Aim of the exercise - From the listing below, set down exactly the lines between the one holding "camera: 75 degrees left, 10 degrees down" and the one holding "pink pot [746,121,887,246]", inclusive. No other line is wanted.

Material supplied -
----

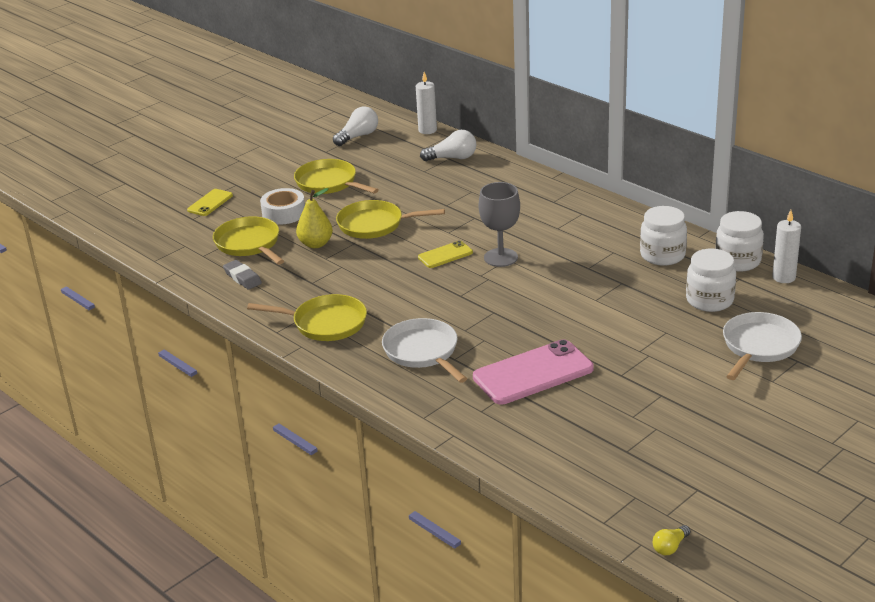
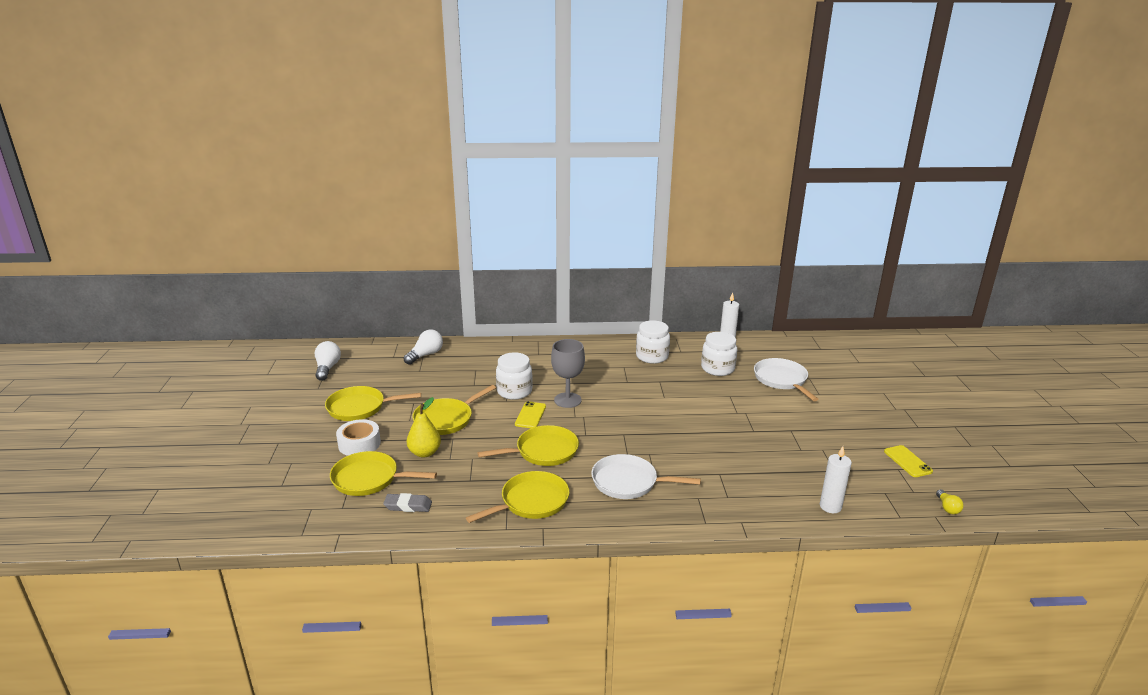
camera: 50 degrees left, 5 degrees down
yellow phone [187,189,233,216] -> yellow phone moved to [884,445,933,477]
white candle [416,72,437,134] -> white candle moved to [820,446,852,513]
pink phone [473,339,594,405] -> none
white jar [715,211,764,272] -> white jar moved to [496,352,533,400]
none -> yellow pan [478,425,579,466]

----

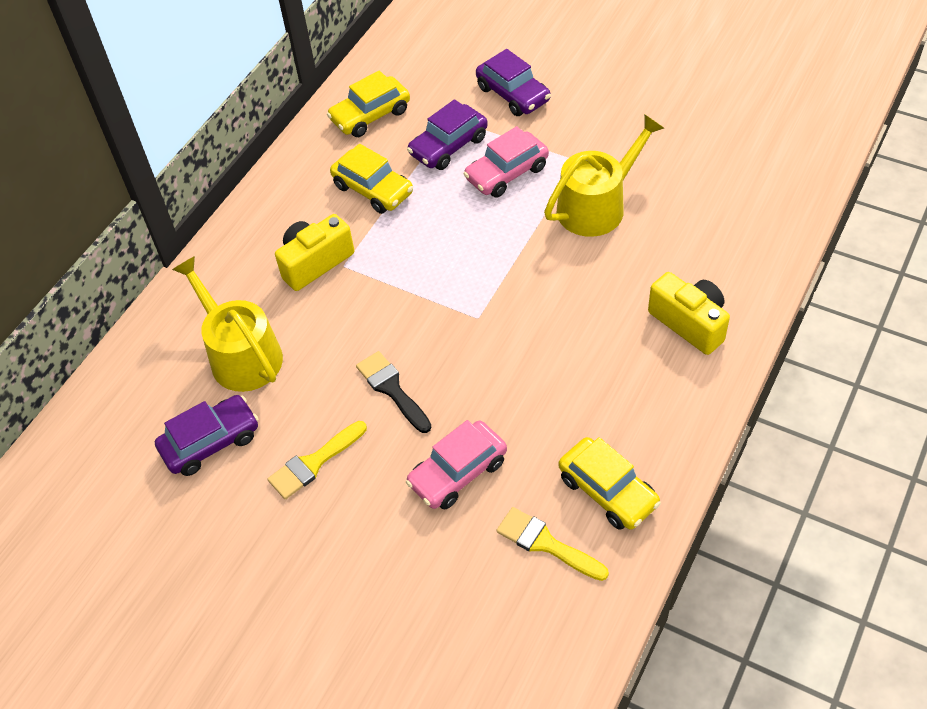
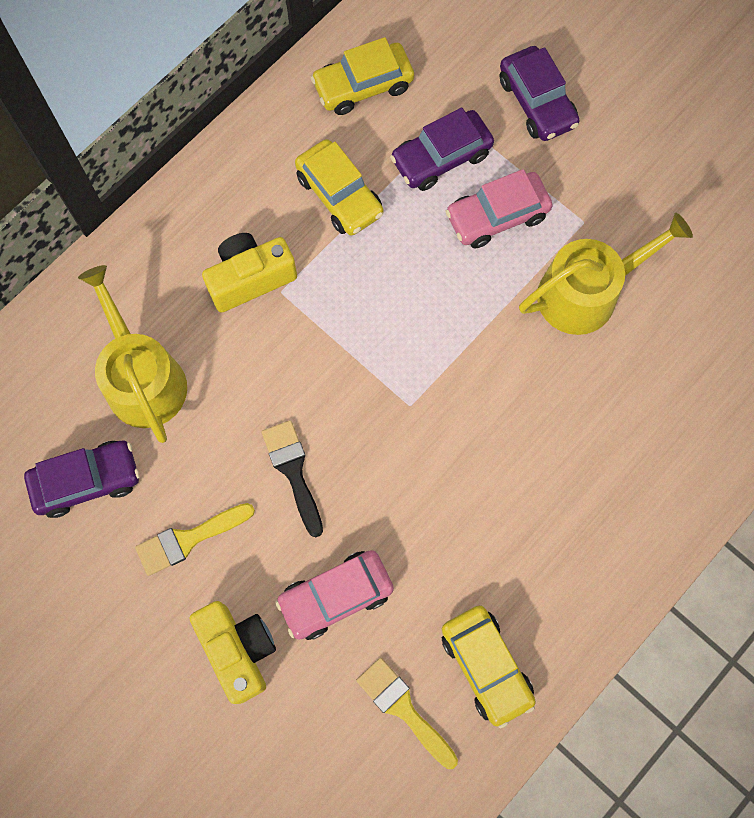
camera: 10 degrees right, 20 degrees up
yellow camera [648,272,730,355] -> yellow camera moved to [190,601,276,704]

----

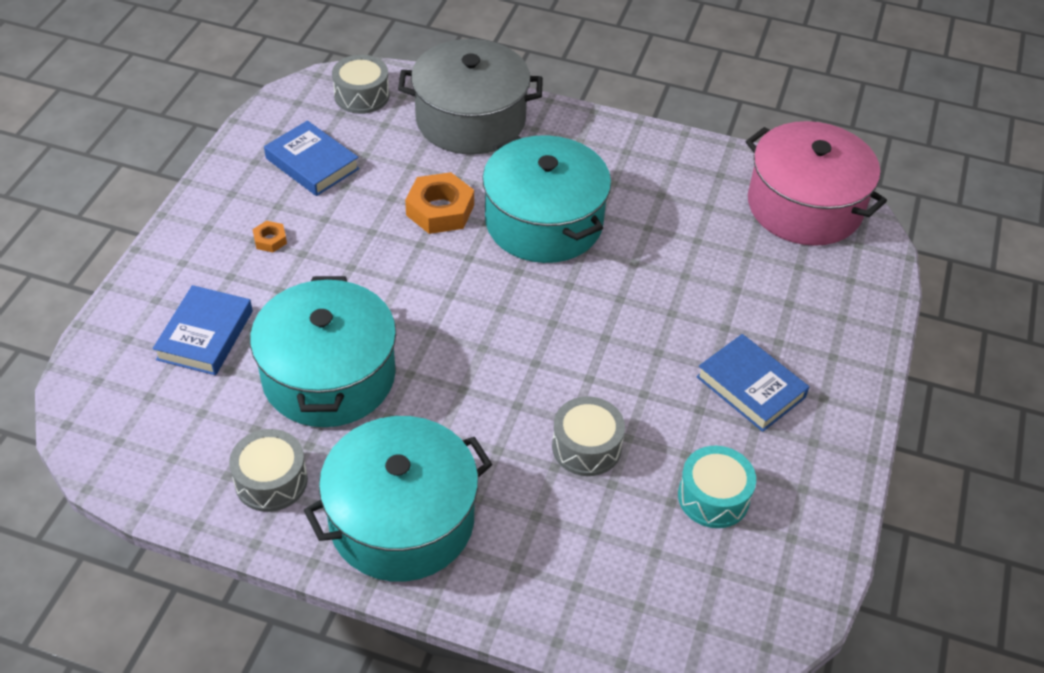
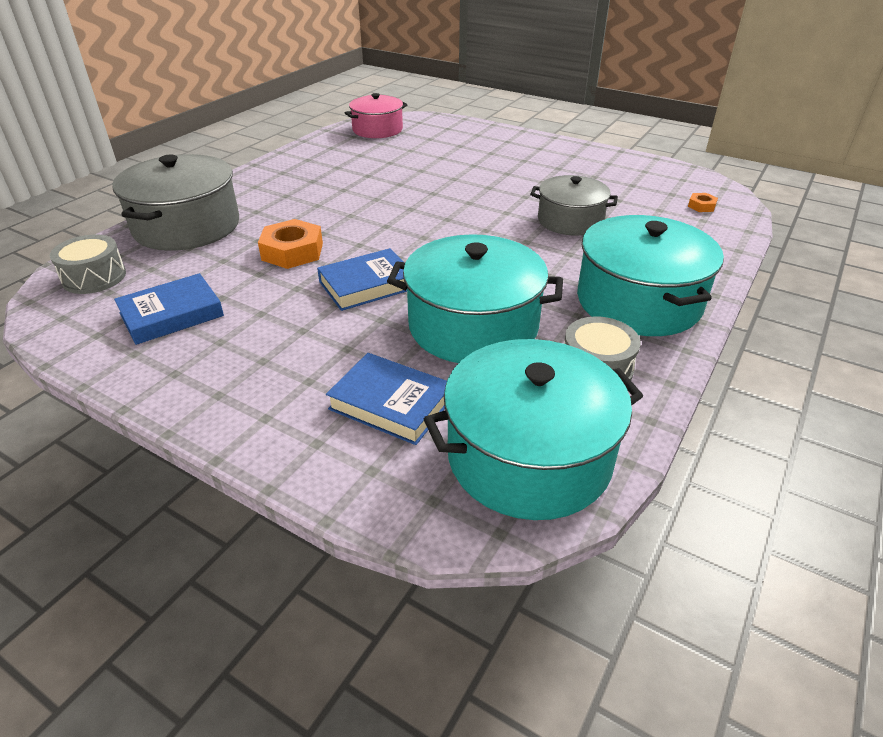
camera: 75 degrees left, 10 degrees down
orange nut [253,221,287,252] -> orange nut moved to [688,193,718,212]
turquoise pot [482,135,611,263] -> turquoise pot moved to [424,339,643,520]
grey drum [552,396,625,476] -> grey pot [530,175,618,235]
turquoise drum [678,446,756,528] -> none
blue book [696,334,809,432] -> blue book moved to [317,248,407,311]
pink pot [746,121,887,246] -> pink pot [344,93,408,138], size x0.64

----

Output of the task -
camera: 75 degrees left, 10 degrees down
orange nut [253,221,287,252] -> orange nut moved to [688,193,718,212]
turquoise pot [482,135,611,263] -> turquoise pot moved to [424,339,643,520]
grey drum [552,396,625,476] -> grey pot [530,175,618,235]
turquoise drum [678,446,756,528] -> none
blue book [696,334,809,432] -> blue book moved to [317,248,407,311]
pink pot [746,121,887,246] -> pink pot [344,93,408,138], size x0.64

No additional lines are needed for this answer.